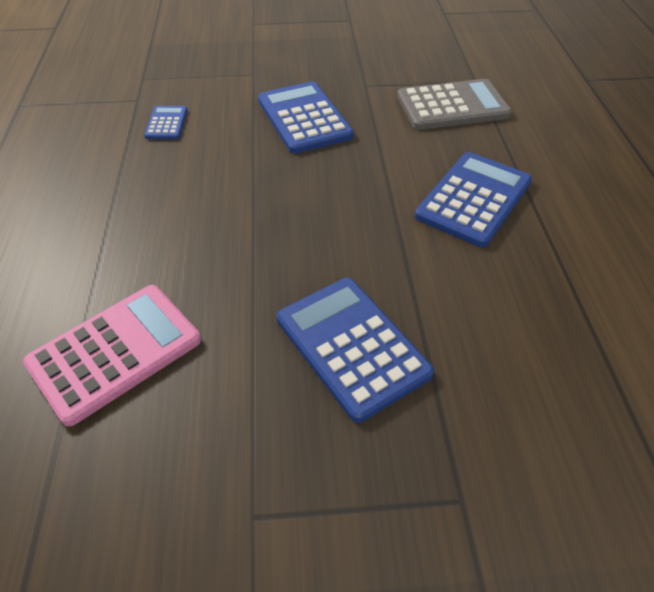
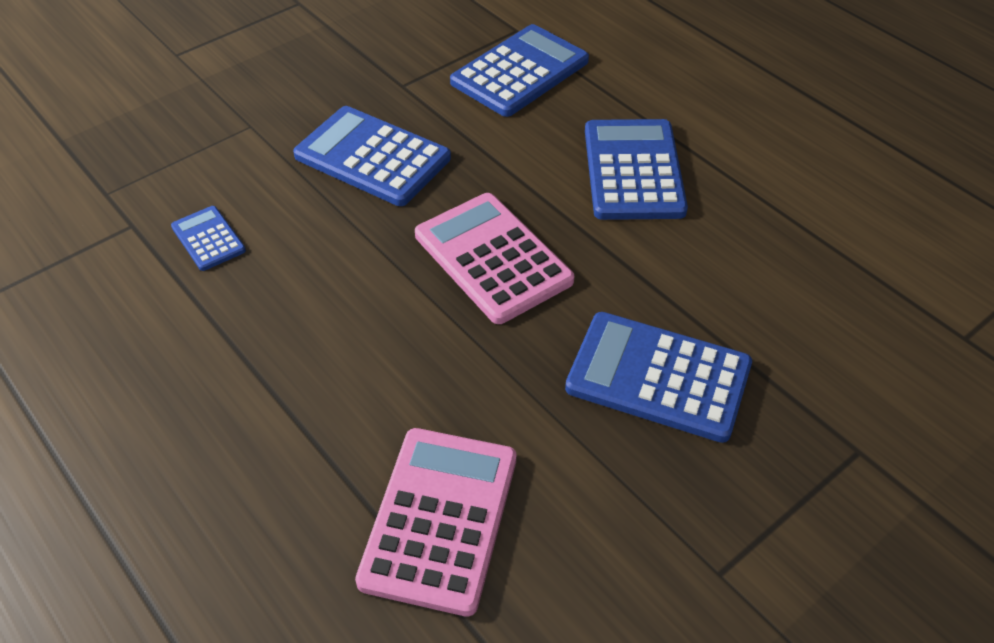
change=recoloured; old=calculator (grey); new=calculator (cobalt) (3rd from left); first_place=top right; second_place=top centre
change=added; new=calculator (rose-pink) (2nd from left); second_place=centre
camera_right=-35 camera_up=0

· · ·

## [Description of the task]
After locating the line containing "change=added; new=calculator (rose-pink)", give that line and every later line of the listing again exactly, up to and including the last.

## [Solution]
change=added; new=calculator (rose-pink) (2nd from left); second_place=centre
camera_right=-35 camera_up=0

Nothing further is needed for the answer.